Search the listing for the word "degrees" and return each line that contains it.

Exercise data:
'''

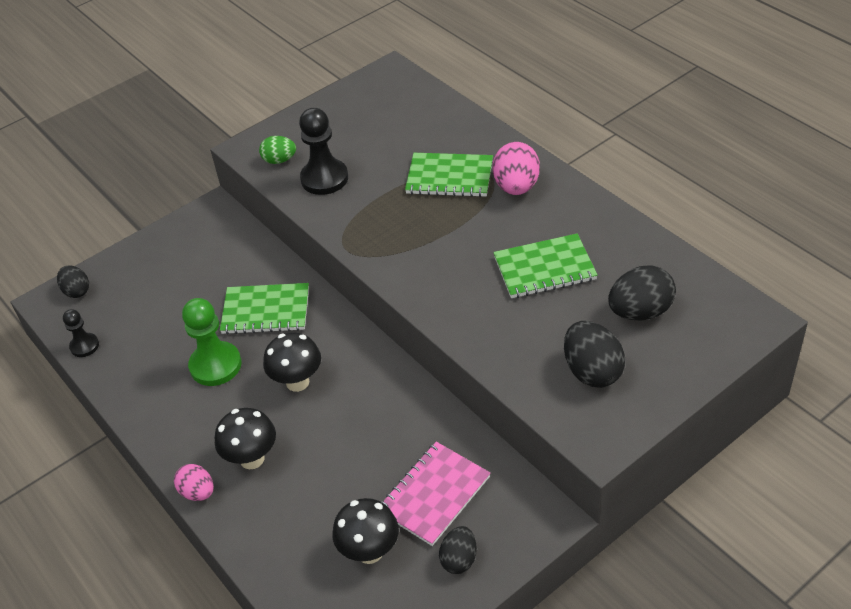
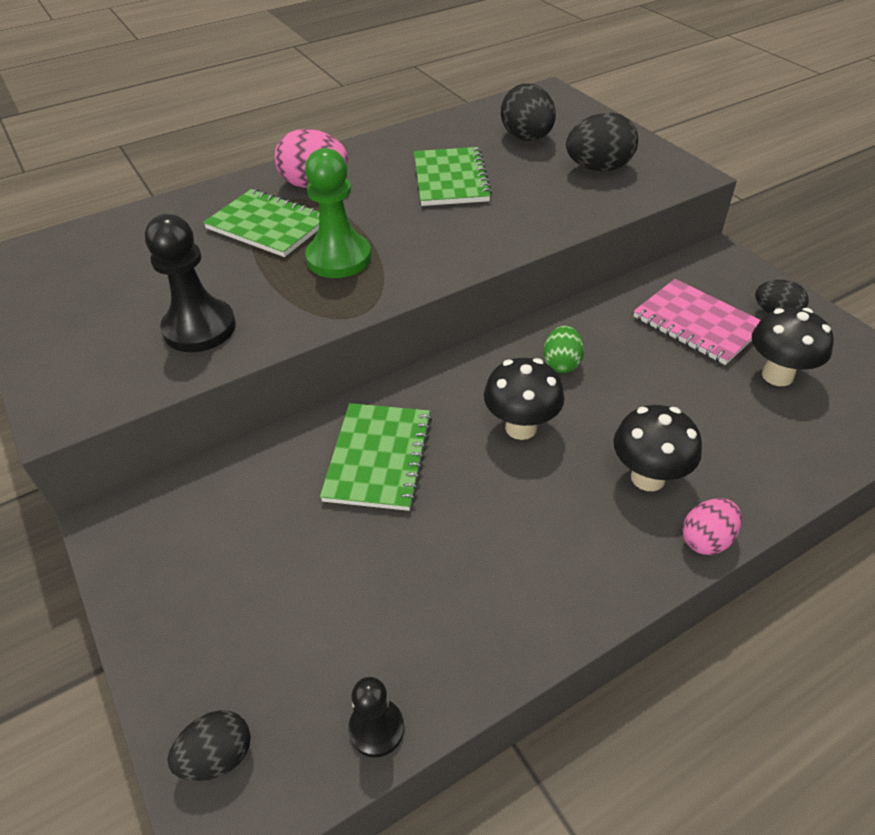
camera: 85 degrees left, 0 degrees up
(215, 365) = (471, 519): green pawn -> green pawn (339, 258)
(279, 160) = (123, 374): green egg -> green egg (561, 363)
(449, 177) = (268, 226): green notebook -> green notebook turned 75 degrees counterclockwise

'''

Result for this exercise:
camera: 85 degrees left, 0 degrees up
(449, 177) = (268, 226): green notebook -> green notebook turned 75 degrees counterclockwise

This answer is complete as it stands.